## EXERCISE GOAL:
Lines to restate from the data below: from the one containing "brown glasses: 0 -> 2" to the one containing "white glasses: 3 -> 4", both included. Give them again exactly, and only them.

## RECORDS SHOWN:

--------------------------------

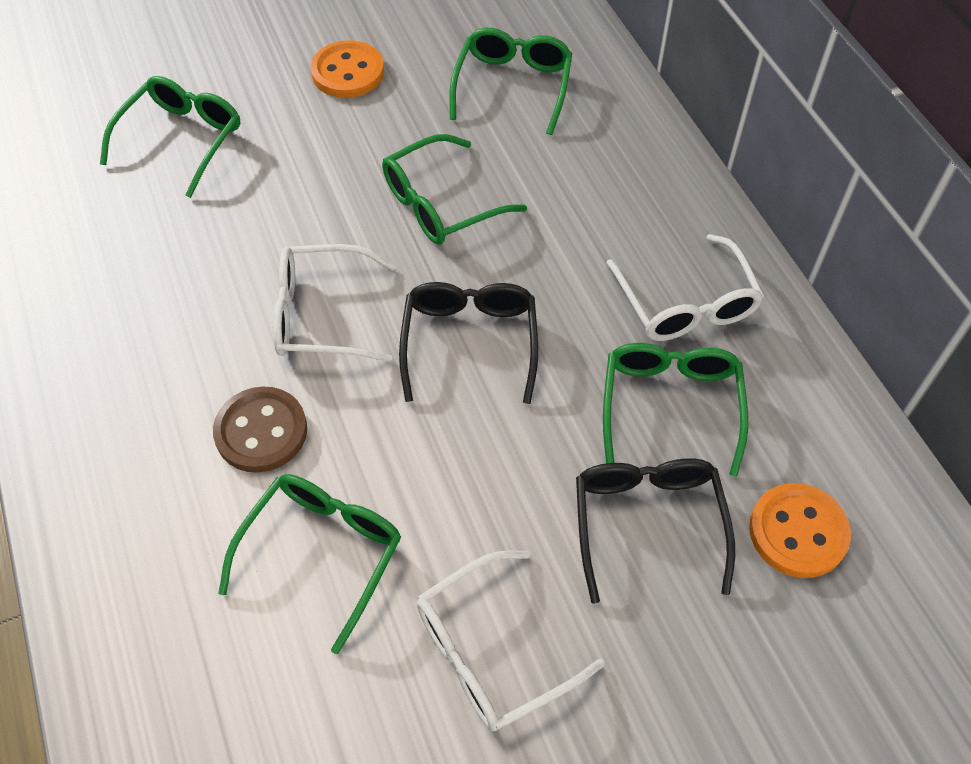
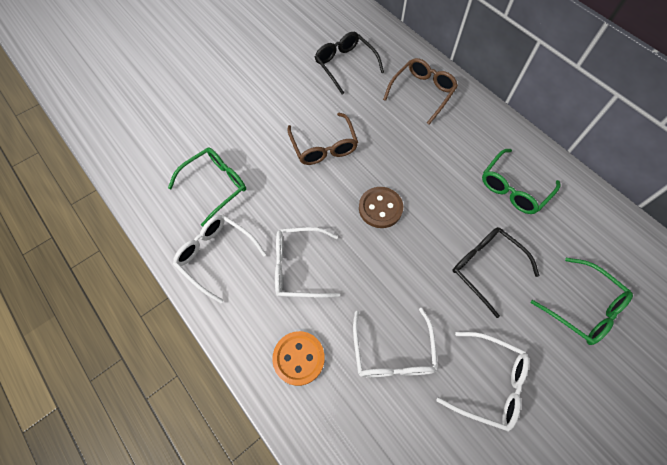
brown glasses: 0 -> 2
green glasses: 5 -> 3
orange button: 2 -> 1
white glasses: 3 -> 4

--------------------------------

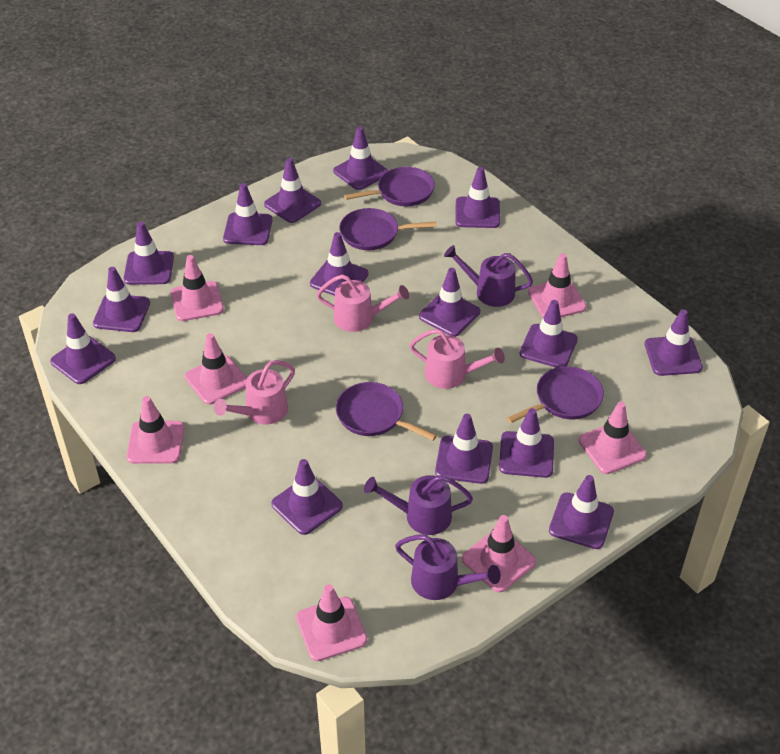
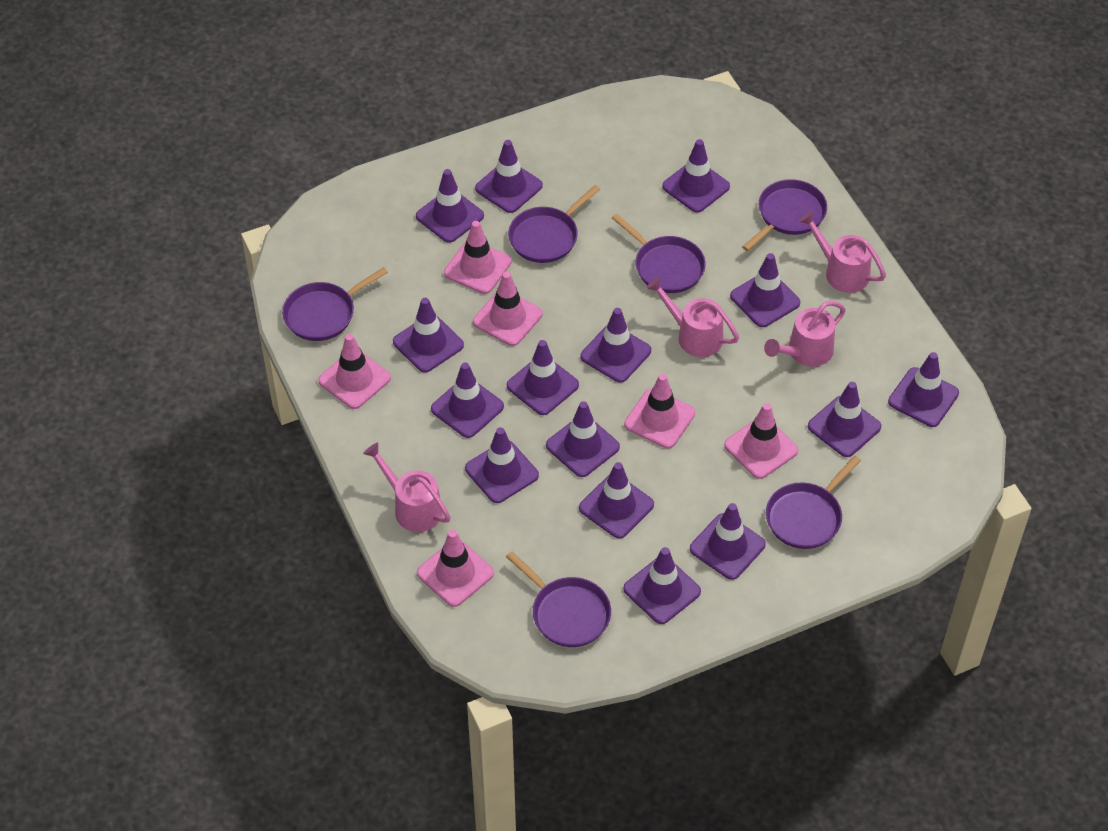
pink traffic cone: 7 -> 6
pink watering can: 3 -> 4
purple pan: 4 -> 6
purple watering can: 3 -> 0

--------------------------------

## SOLUTION FOR THIS TASK:
brown glasses: 0 -> 2
green glasses: 5 -> 3
orange button: 2 -> 1
white glasses: 3 -> 4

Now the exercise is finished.